◆ **Exercise instructions**
Repeat verbatim each line from the line with "USB 134: [548,1032,579,1055]" to the end of the entries. Pictures do not belong in the copy.

[Before-and-after coordinate records]
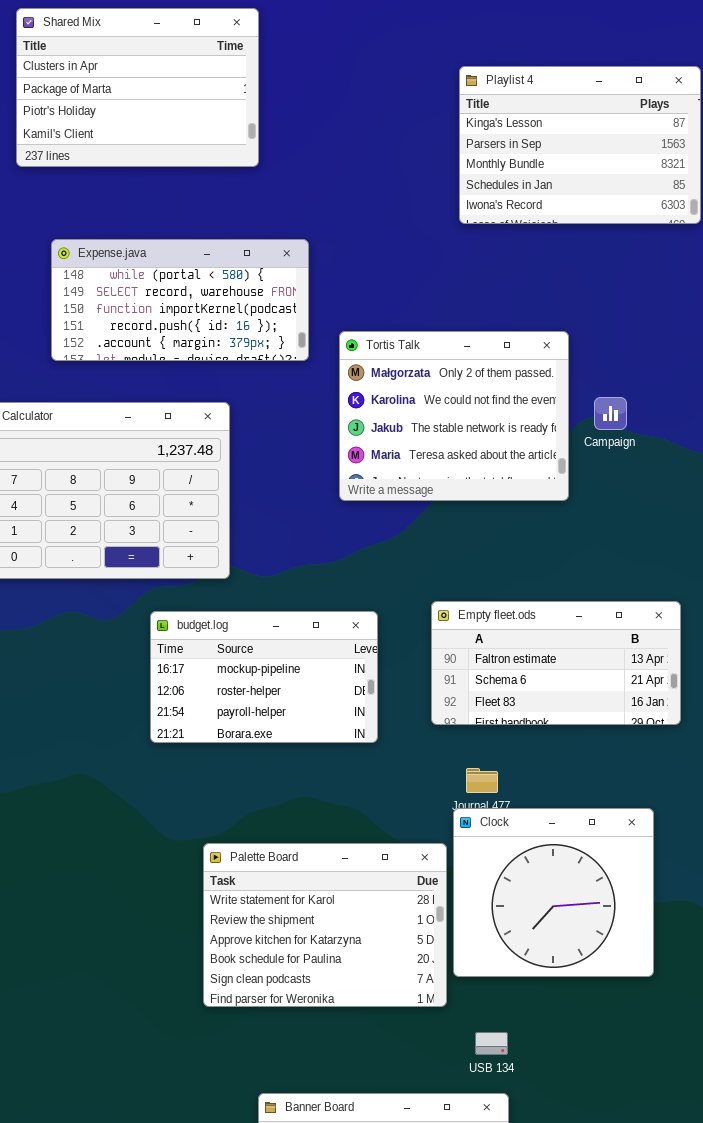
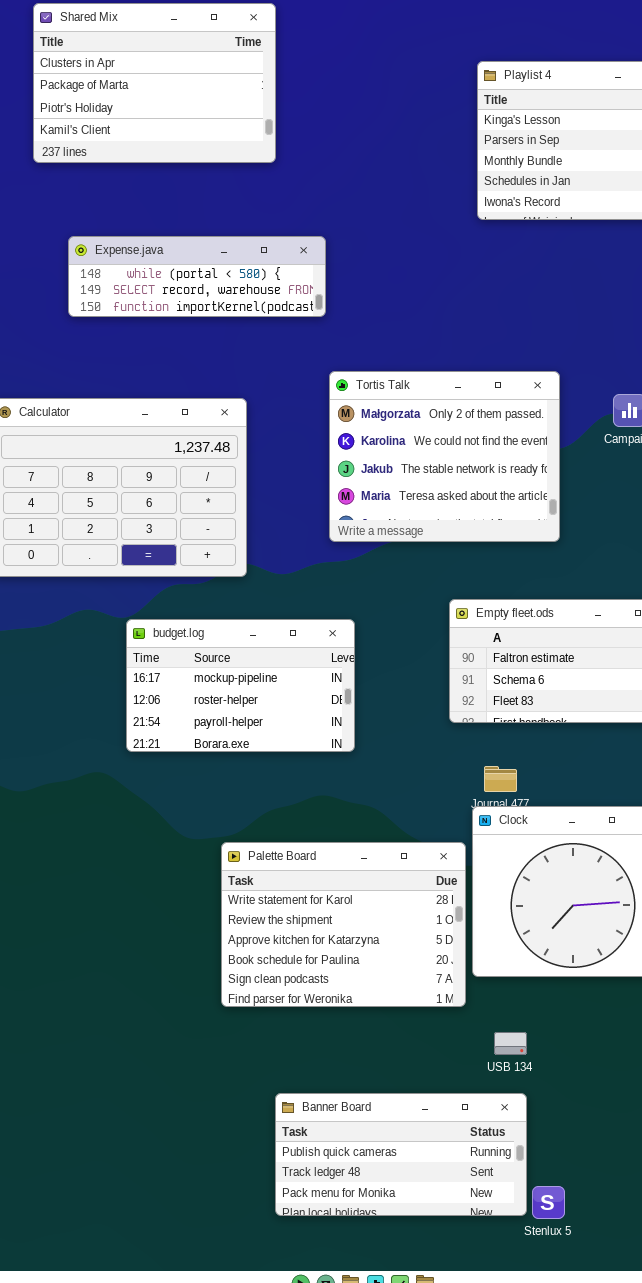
Expense.java: [51,239,309,361] -> [68,236,326,317], resized
Tortis Talk: [339,331,569,501] -> [329,371,560,542], moved
budget.log: [150,611,378,743] -> [126,619,355,752], moved

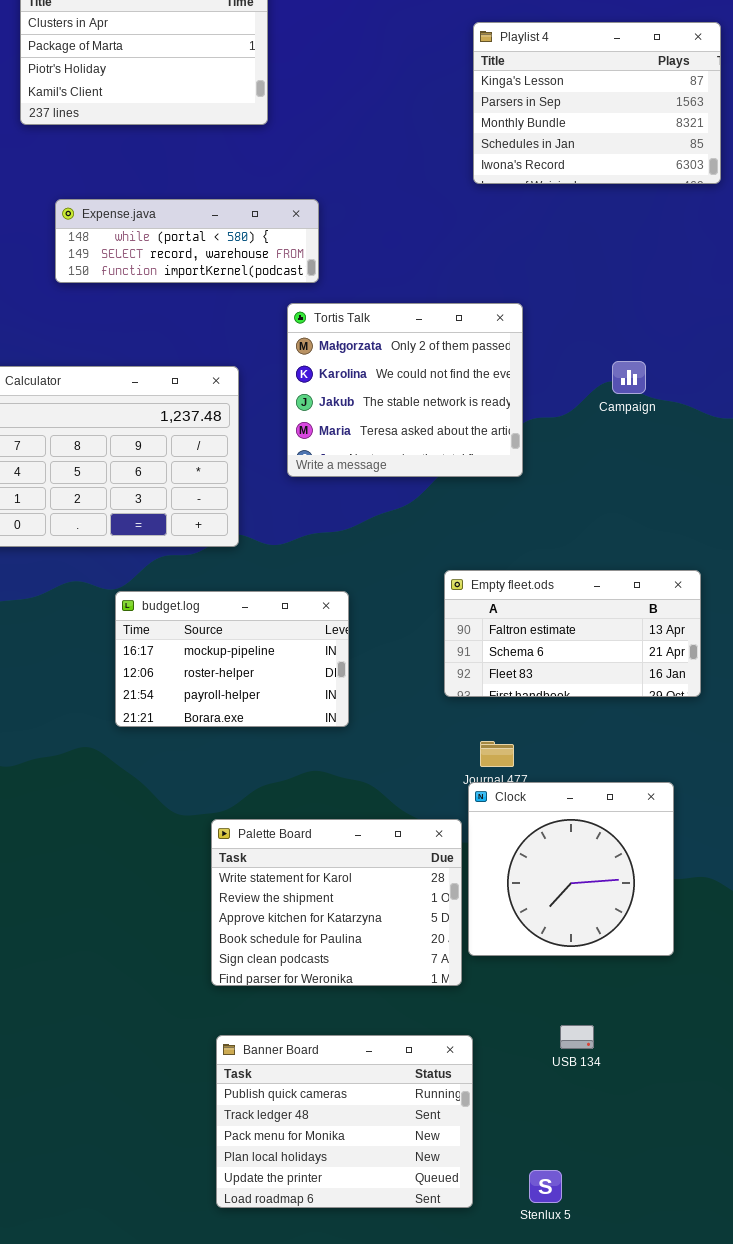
Tortis Talk: [329,371,560,542] -> [287,303,523,477], moved
USB 134: [494,1032,527,1055] -> [560,1025,594,1049], moved
Banner Board: [275,1093,527,1216] -> [216,1035,473,1208], moved, resized

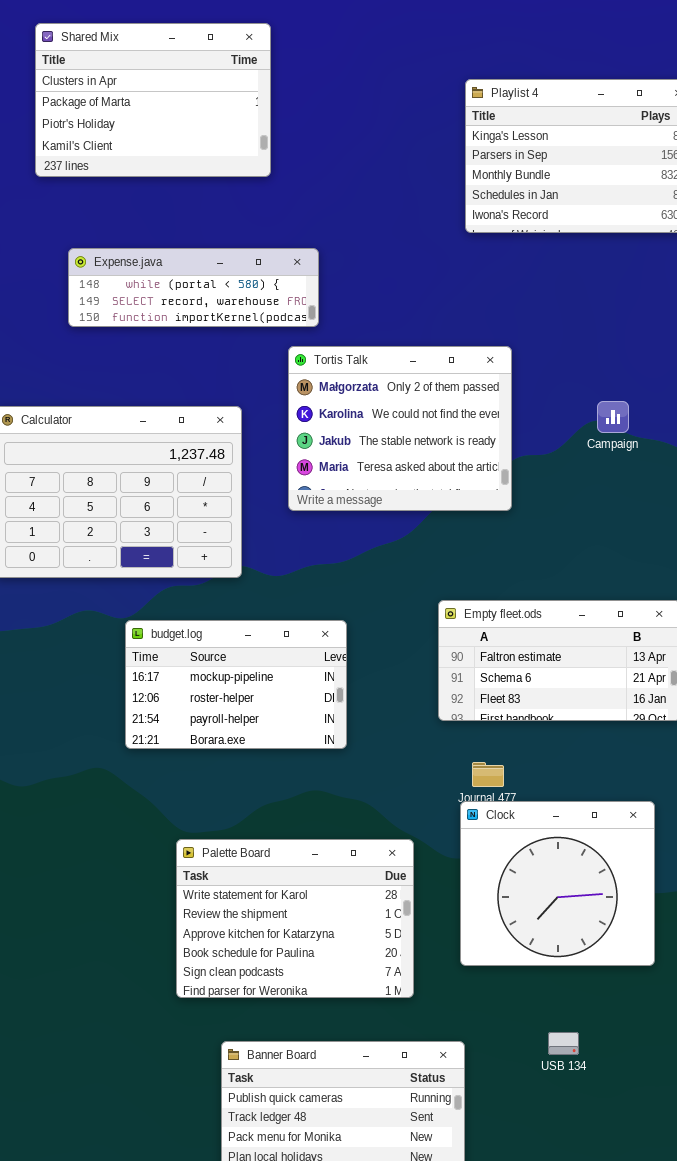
Palette Board: [211,819,462,986] -> [176,839,414,998], moved

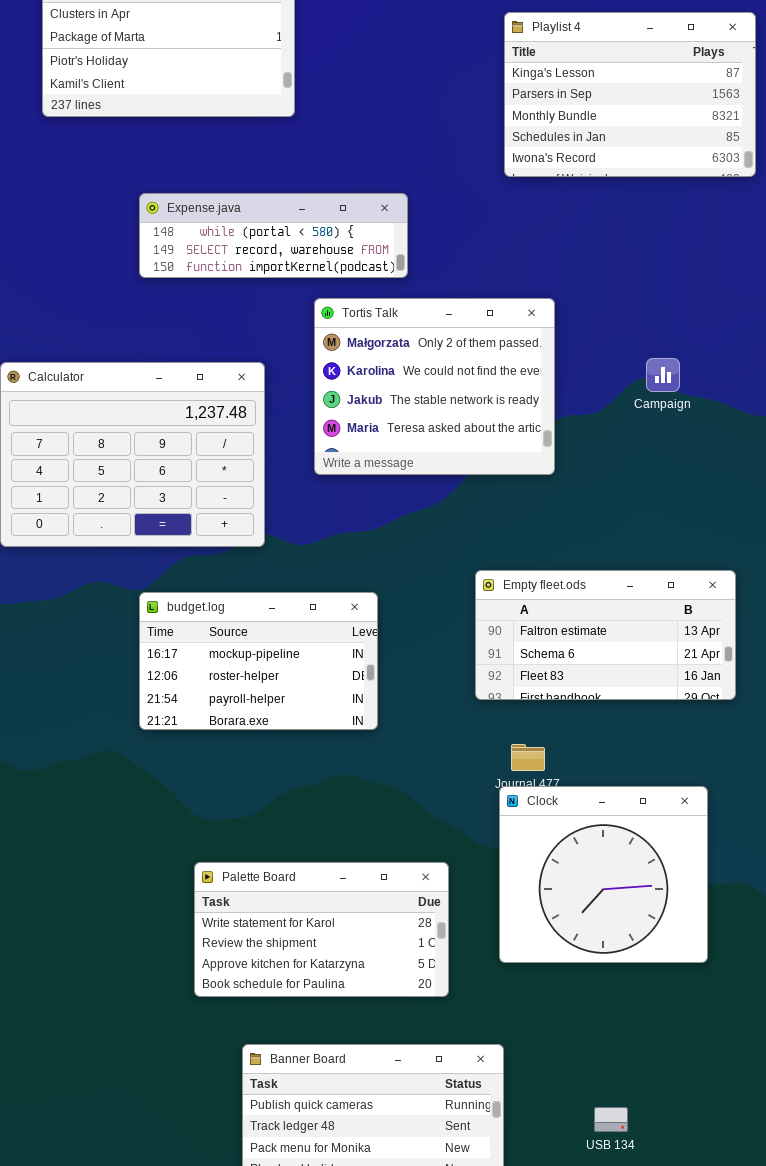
Expense.java: [68,248,319,327] -> [139,193,408,278], moved
Palette Board: [176,839,414,998] -> [194,862,449,997], resized
USB 134: [548,1032,579,1055] -> [594,1107,628,1132], moved

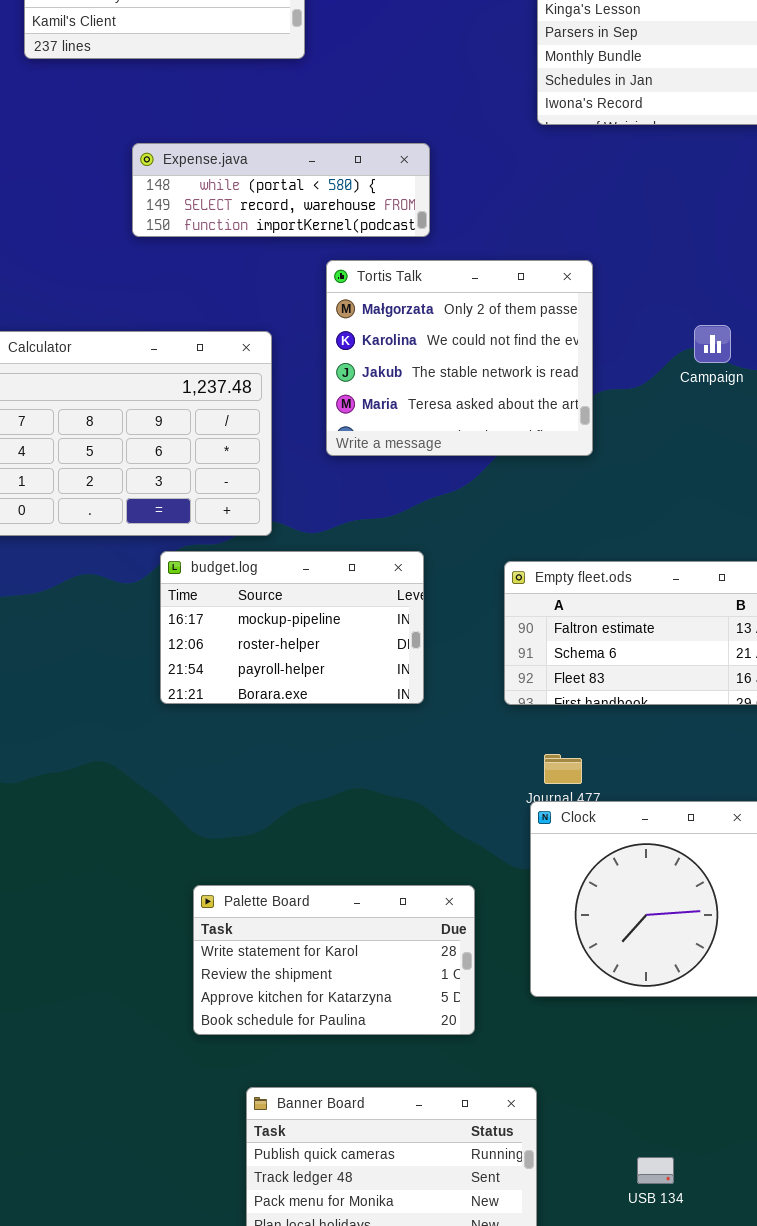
budget.log: [139,592,378,730] -> [160,551,424,704], moved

◆ **Output**
USB 134: [548,1032,579,1055] -> [594,1107,628,1132], moved

budget.log: [139,592,378,730] -> [160,551,424,704], moved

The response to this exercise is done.